• _Dataset content_:
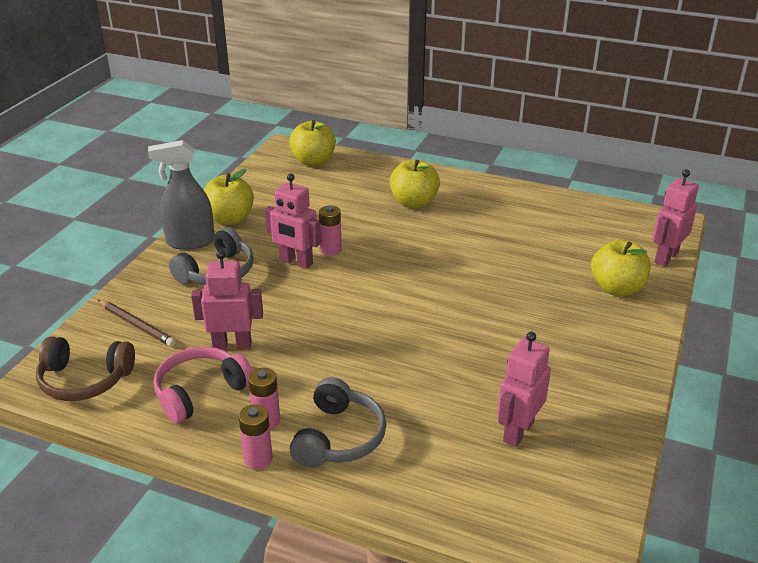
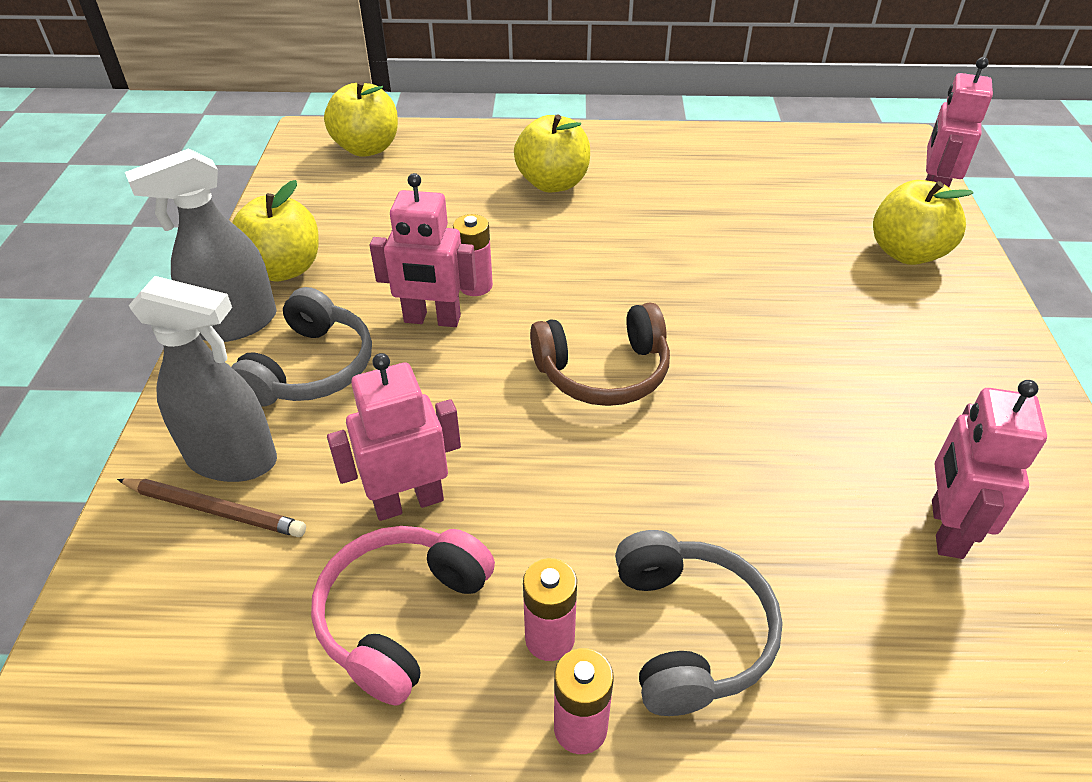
camera: 20 degrees left, 10 degrees up
(84, 380) = (164, 660): brown headphones -> brown headphones (603, 372)
(156, 305) = (232, 459): none -> grey spray bottle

• _Problem requirements_:
Without including any picture, write out the material above exactly.

• _Exercise result_:
camera: 20 degrees left, 10 degrees up
(84, 380) = (164, 660): brown headphones -> brown headphones (603, 372)
(156, 305) = (232, 459): none -> grey spray bottle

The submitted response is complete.